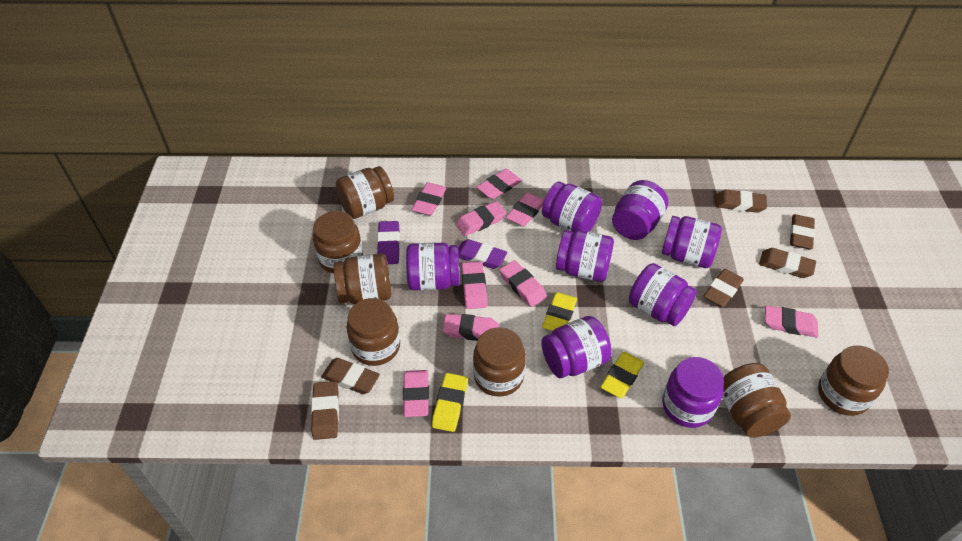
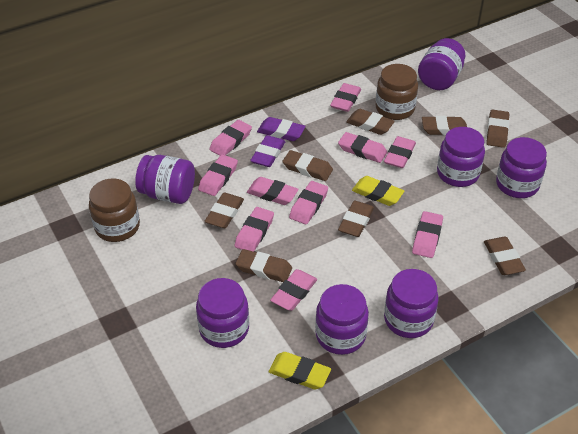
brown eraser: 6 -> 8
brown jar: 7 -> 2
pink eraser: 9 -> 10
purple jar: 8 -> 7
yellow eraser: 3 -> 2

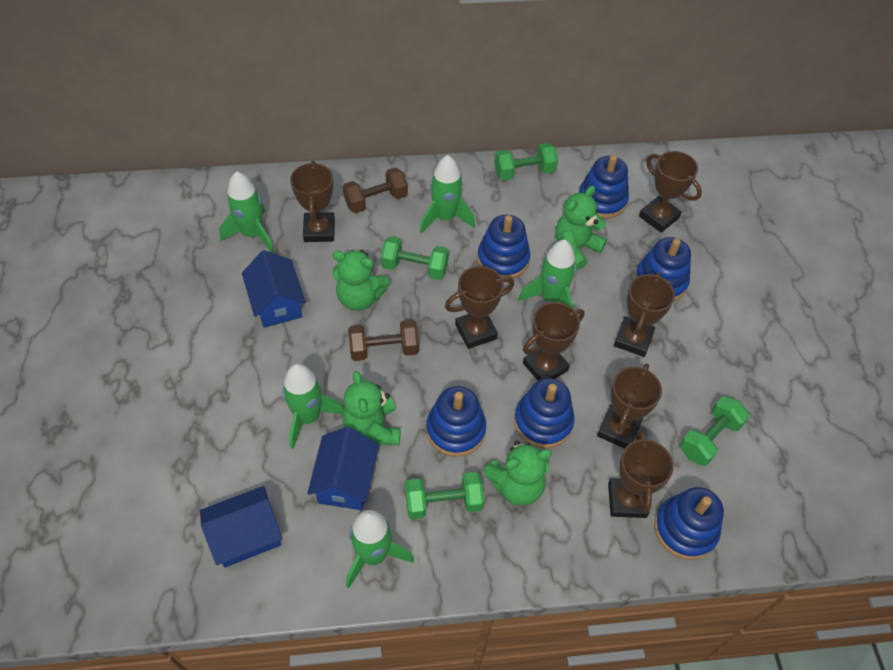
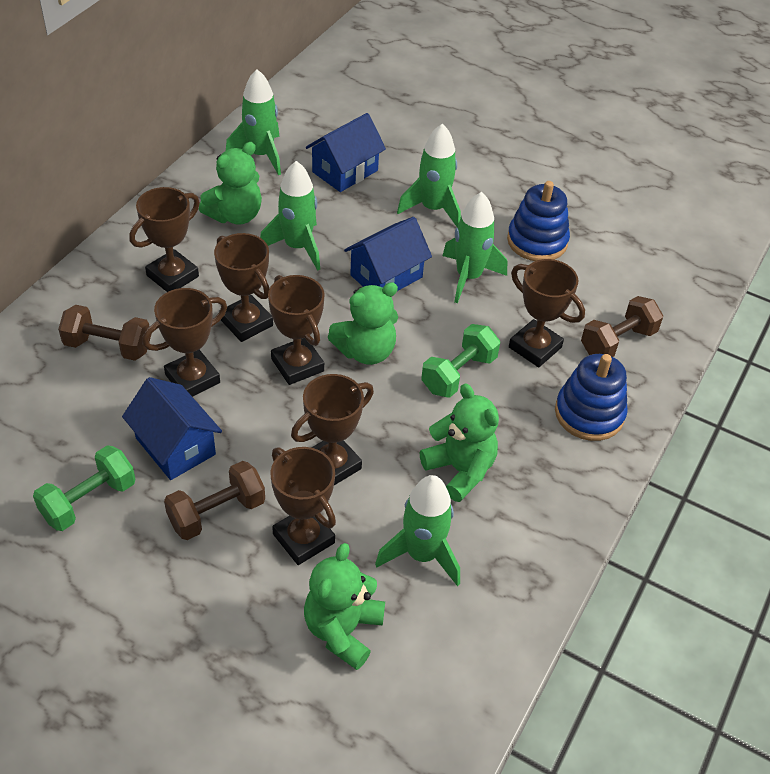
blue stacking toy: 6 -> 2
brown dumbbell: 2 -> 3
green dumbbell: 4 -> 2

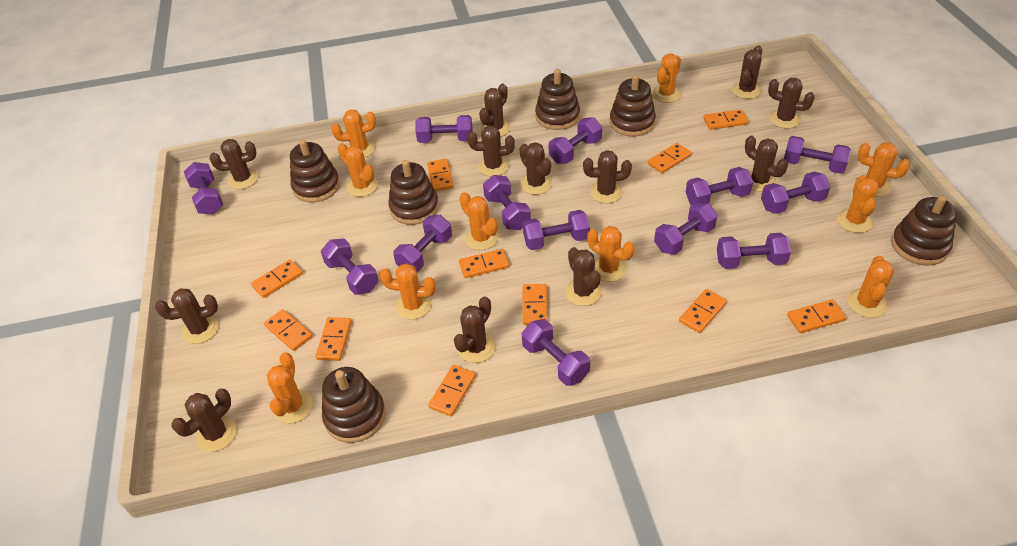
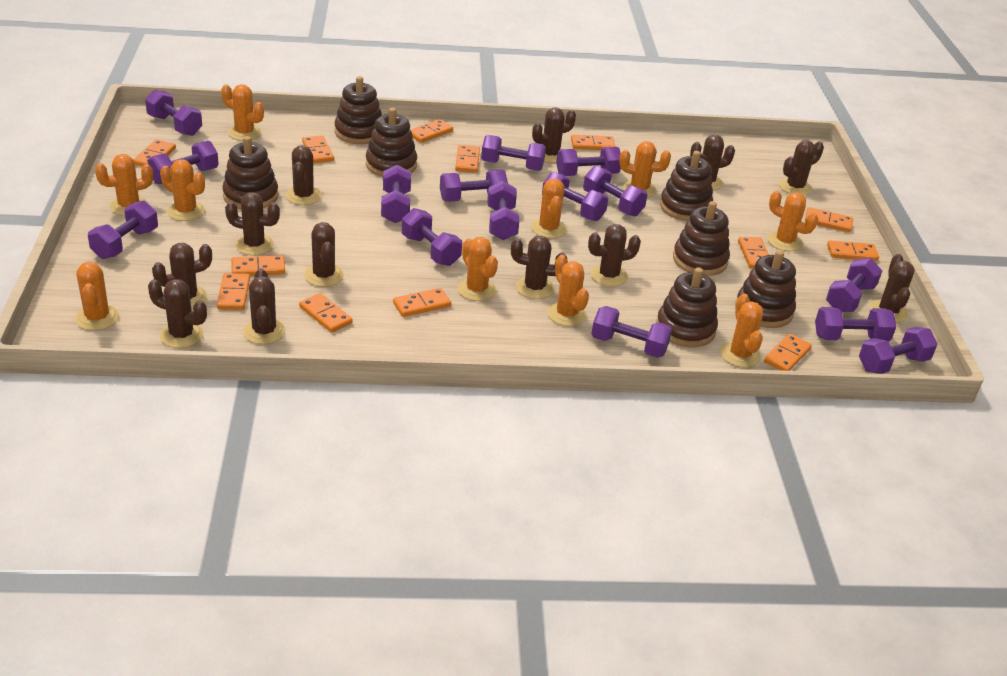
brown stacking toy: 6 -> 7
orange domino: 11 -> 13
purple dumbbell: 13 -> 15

####################

## REQUIREMENT
Here the job is to print the data above exactly, except for any pictures.

## SOLVED EXERCISE
brown eraser: 6 -> 8
brown jar: 7 -> 2
pink eraser: 9 -> 10
purple jar: 8 -> 7
yellow eraser: 3 -> 2

blue stacking toy: 6 -> 2
brown dumbbell: 2 -> 3
green dumbbell: 4 -> 2

brown stacking toy: 6 -> 7
orange domino: 11 -> 13
purple dumbbell: 13 -> 15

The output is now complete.